-------- Data segment --------
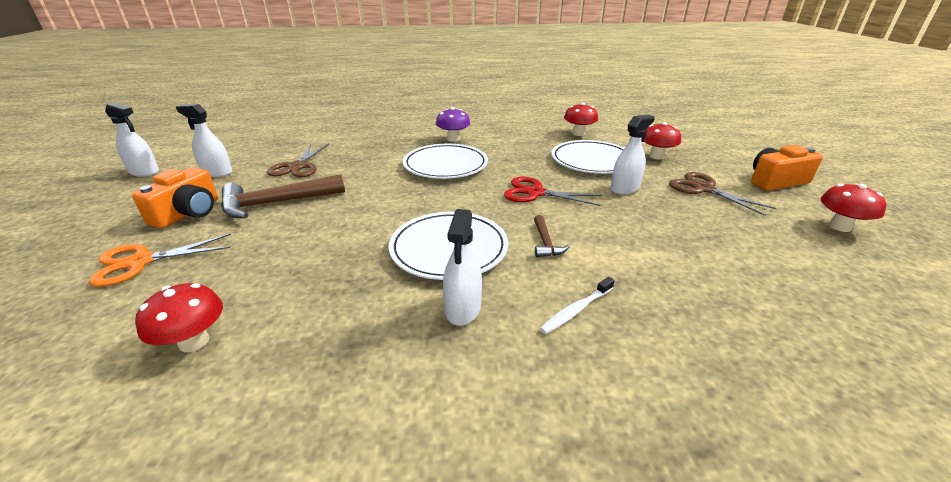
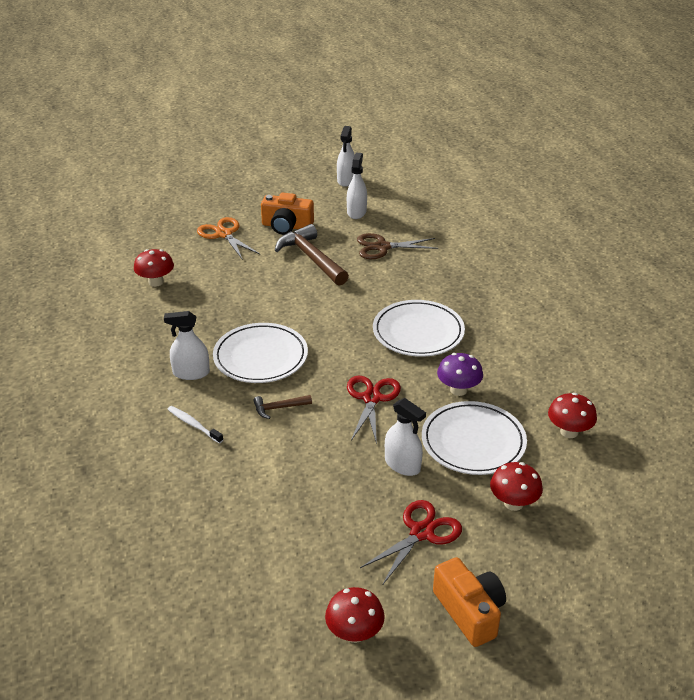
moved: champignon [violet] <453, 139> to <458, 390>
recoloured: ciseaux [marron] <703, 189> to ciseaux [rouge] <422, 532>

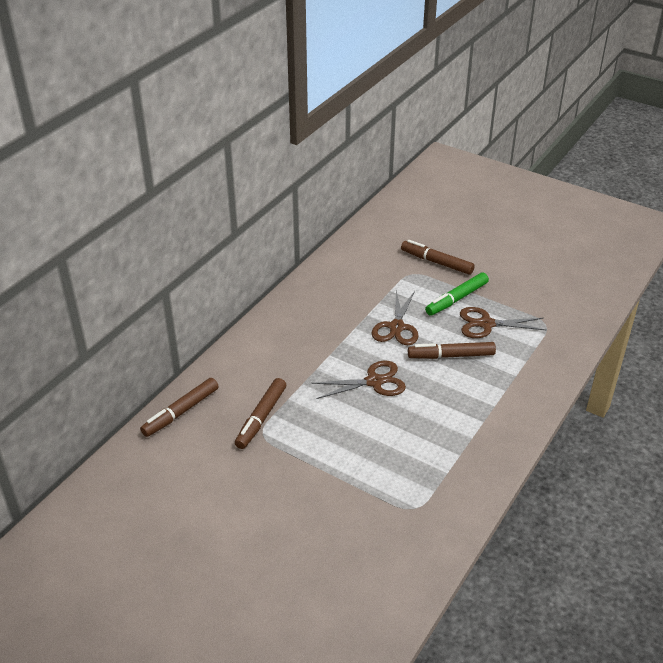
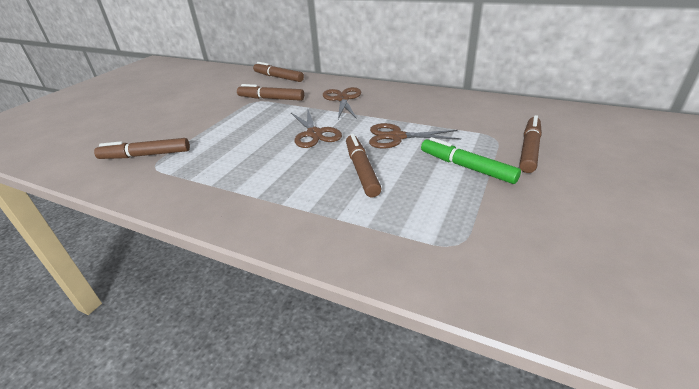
added: feutre [marron] <145, 155>
moved: ciseaux [marron] <486, 324> to <342, 99>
--------
*Task to carry out*
Set the pictures aside and reproduce the data above exactly.

*Completed exercise*
moved: champignon [violet] <453, 139> to <458, 390>
recoloured: ciseaux [marron] <703, 189> to ciseaux [rouge] <422, 532>

added: feutre [marron] <145, 155>
moved: ciseaux [marron] <486, 324> to <342, 99>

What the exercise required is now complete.